### [Aim]
Please pick out every line in the rows below that contains the string "instrumentName" and copy each of those lines.

### [Excerpted data]
_ _ _

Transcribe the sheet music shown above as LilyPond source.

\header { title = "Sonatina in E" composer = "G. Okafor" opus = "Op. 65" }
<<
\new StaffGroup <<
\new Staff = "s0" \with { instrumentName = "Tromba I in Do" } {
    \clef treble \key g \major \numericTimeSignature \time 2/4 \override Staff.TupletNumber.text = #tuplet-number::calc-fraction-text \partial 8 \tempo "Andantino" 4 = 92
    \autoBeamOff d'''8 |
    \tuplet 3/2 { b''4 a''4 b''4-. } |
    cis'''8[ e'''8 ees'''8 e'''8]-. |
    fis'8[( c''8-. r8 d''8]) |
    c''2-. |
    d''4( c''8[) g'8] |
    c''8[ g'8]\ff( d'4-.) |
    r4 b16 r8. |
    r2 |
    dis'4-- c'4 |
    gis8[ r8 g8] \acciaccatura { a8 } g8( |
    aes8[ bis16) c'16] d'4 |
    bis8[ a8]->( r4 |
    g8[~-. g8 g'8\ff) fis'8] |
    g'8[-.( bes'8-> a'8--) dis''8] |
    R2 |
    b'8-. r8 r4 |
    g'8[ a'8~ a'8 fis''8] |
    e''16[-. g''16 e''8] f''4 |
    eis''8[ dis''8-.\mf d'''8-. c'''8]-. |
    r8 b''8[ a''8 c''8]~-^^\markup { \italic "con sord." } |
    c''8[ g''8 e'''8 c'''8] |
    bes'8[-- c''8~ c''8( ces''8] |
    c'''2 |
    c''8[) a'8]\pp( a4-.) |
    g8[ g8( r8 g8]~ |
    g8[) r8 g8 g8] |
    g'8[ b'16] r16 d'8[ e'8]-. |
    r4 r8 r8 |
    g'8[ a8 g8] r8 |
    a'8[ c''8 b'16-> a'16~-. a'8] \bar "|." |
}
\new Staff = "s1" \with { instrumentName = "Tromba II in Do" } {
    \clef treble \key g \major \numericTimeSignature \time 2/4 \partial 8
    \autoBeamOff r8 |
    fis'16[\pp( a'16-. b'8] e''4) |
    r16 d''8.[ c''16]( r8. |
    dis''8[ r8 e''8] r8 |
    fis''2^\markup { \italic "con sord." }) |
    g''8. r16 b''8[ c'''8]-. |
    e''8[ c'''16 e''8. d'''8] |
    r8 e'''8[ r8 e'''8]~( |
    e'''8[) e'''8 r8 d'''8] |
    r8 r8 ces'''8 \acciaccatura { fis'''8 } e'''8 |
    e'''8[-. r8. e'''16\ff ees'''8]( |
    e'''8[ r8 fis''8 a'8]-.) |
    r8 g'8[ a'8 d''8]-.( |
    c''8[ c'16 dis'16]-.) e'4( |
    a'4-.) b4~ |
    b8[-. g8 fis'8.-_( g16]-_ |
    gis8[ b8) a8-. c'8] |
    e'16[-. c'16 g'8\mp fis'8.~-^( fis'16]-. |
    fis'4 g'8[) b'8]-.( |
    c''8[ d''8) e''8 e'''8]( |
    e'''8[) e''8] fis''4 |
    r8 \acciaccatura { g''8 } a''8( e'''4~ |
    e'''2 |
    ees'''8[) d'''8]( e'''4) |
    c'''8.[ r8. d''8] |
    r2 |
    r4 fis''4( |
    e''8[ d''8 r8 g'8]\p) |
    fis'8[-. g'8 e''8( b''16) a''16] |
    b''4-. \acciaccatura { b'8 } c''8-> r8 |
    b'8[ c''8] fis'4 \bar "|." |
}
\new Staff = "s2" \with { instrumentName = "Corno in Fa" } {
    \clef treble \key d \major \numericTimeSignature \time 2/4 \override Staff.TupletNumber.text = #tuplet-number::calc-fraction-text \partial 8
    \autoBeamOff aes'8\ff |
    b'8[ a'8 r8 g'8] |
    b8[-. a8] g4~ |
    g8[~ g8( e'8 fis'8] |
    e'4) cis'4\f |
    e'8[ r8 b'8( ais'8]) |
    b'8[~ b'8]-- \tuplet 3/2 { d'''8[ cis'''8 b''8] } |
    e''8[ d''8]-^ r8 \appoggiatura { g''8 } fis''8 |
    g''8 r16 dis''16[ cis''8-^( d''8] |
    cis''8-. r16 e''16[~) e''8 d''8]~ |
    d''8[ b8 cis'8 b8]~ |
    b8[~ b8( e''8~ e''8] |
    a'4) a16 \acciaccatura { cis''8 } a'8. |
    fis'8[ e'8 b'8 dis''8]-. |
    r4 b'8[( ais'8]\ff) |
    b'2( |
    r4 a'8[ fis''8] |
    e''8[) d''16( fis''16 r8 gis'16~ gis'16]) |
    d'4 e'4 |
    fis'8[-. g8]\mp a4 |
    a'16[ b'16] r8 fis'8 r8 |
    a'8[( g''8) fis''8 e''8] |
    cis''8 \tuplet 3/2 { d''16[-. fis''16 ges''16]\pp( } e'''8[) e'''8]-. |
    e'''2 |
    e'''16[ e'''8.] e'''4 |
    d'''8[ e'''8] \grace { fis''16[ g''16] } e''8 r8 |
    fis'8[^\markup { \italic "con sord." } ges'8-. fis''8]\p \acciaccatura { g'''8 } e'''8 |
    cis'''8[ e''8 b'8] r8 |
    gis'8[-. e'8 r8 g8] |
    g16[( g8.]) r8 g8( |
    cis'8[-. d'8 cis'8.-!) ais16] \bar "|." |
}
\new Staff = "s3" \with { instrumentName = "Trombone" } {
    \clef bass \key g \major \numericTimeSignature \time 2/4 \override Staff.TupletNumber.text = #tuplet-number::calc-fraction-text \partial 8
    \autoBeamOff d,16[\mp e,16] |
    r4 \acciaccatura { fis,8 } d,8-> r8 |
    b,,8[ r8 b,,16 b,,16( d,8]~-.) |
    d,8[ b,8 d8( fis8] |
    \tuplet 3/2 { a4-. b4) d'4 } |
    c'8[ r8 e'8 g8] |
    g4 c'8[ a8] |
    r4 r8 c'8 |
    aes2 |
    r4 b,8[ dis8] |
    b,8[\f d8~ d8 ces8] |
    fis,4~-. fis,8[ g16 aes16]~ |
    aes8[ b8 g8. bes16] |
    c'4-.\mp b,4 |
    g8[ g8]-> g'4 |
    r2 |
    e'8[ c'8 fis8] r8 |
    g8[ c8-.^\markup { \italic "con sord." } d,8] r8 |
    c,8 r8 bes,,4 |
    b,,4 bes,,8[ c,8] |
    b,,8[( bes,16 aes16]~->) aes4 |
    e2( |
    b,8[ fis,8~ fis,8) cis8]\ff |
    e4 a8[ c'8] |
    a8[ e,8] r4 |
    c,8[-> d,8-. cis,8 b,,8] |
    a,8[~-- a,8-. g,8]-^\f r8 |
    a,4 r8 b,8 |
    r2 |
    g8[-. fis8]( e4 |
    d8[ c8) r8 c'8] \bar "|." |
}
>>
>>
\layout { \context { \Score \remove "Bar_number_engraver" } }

_ _ _

### [Complete response]
\new Staff = "s0" \with { instrumentName = "Tromba I in Do" } {
\new Staff = "s1" \with { instrumentName = "Tromba II in Do" } {
\new Staff = "s2" \with { instrumentName = "Corno in Fa" } {
\new Staff = "s3" \with { instrumentName = "Trombone" } {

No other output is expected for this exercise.